## PROBLEM TO WORK ON
What lines below mention the word "none"? Copy each one.

## RECORDS PROVIDED

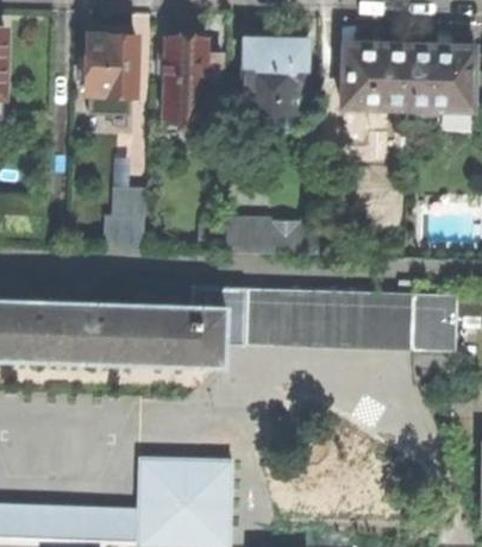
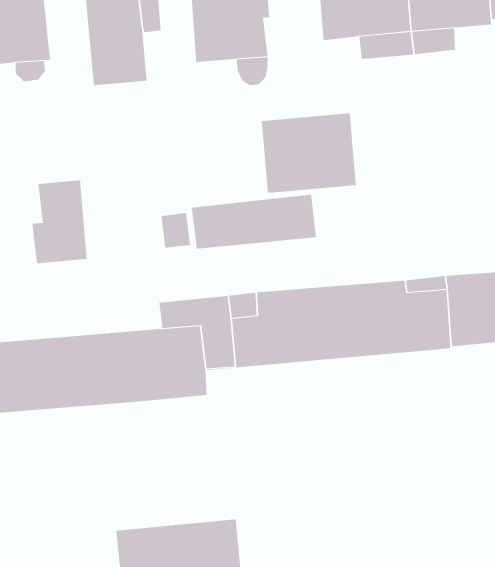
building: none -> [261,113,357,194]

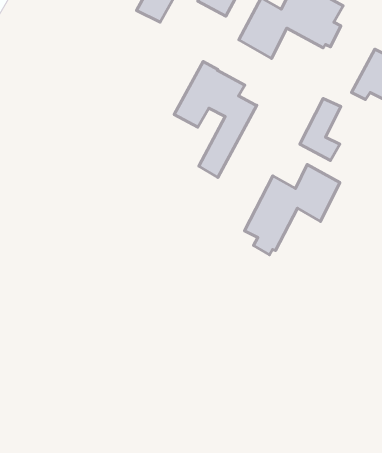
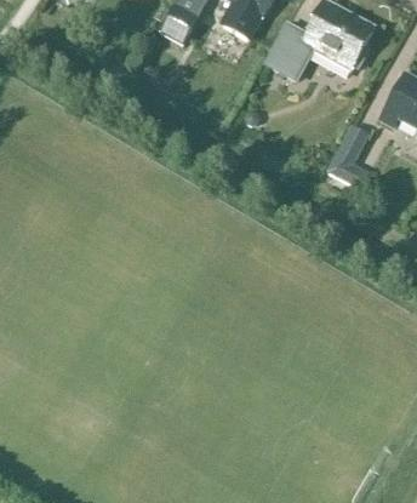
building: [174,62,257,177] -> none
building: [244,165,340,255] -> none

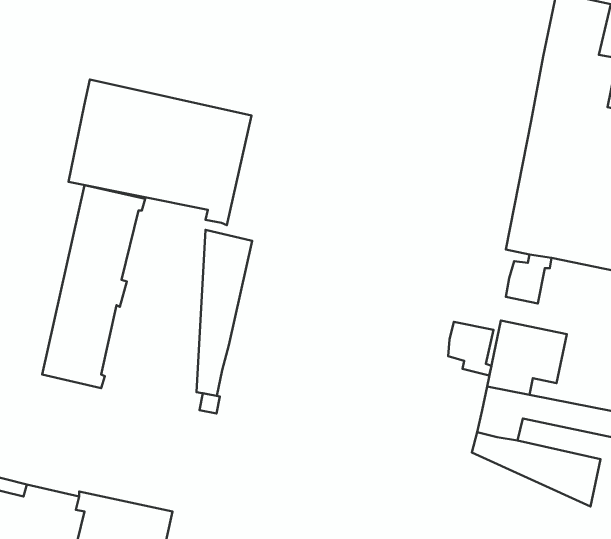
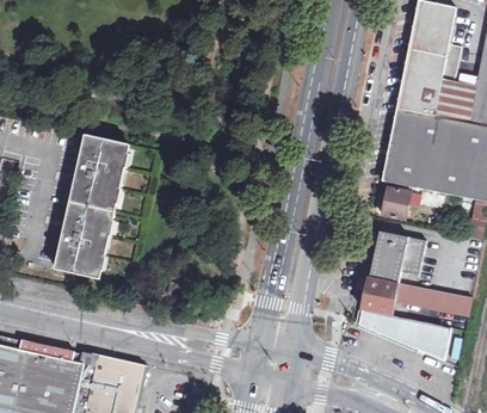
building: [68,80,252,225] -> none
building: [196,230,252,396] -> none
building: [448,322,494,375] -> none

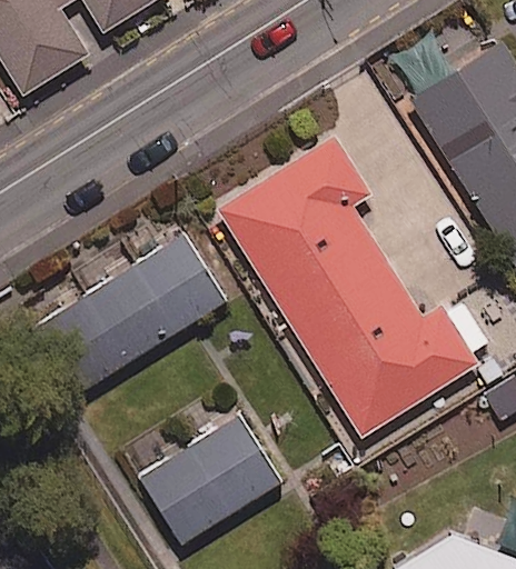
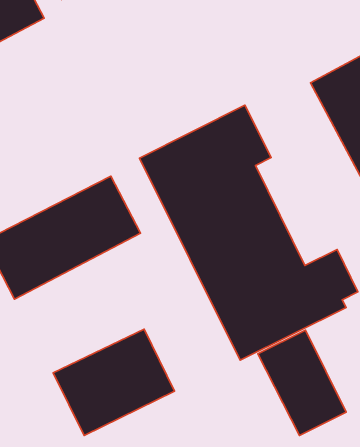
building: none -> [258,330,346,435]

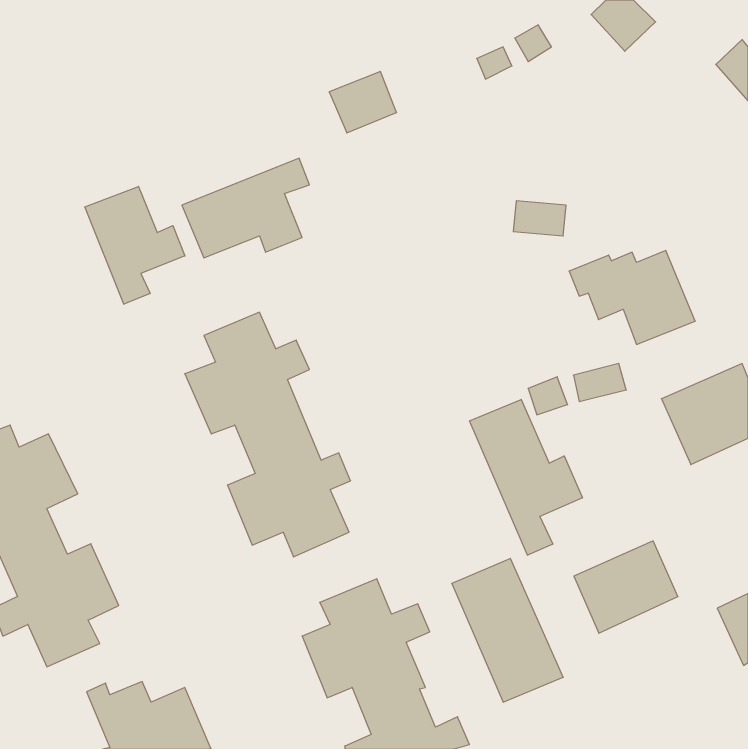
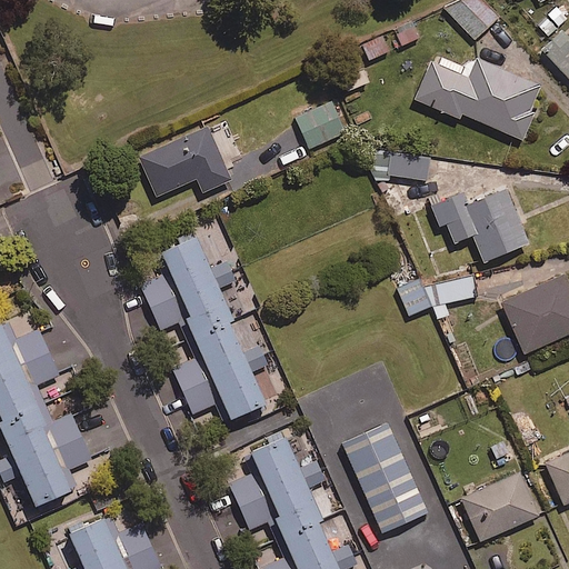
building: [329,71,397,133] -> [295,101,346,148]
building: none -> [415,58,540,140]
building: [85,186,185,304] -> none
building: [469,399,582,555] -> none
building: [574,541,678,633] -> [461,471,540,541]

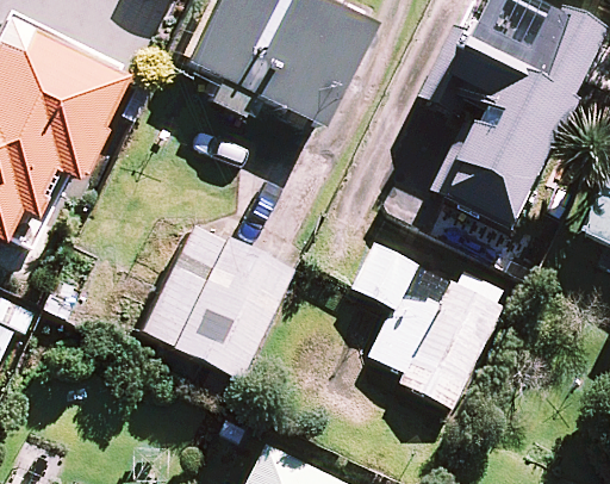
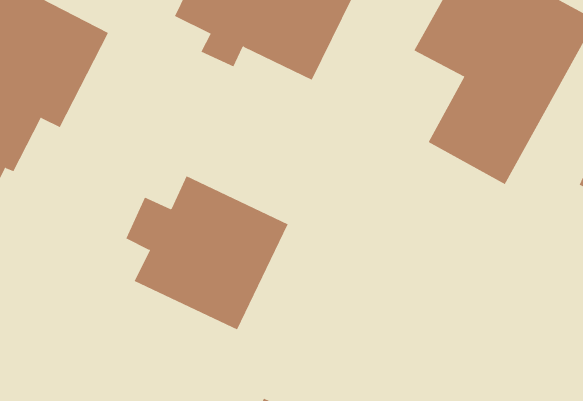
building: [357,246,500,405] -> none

## ANSWER AREA
building: none -> [261,113,357,194]
building: [174,62,257,177] -> none
building: [244,165,340,255] -> none
building: [68,80,252,225] -> none
building: [196,230,252,396] -> none
building: [448,322,494,375] -> none
building: none -> [258,330,346,435]
building: none -> [415,58,540,140]
building: [85,186,185,304] -> none
building: [469,399,582,555] -> none
building: [357,246,500,405] -> none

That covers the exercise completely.